##### Exercise data #####

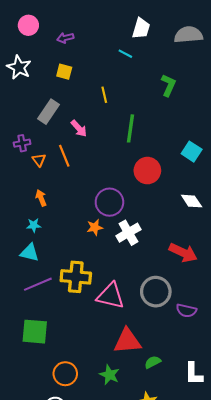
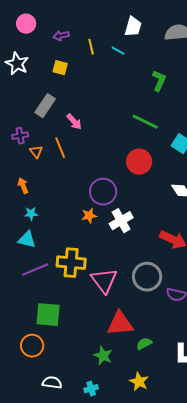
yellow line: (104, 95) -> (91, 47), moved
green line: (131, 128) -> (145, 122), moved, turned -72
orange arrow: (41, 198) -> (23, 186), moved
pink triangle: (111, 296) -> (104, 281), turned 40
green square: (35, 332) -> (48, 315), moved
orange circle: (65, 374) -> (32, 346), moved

#####

Although the entries contain pictures, reproduce only the rest, exactly as written.

yellow line: (104, 95) -> (91, 47), moved
green line: (131, 128) -> (145, 122), moved, turned -72
orange arrow: (41, 198) -> (23, 186), moved
pink triangle: (111, 296) -> (104, 281), turned 40
green square: (35, 332) -> (48, 315), moved
orange circle: (65, 374) -> (32, 346), moved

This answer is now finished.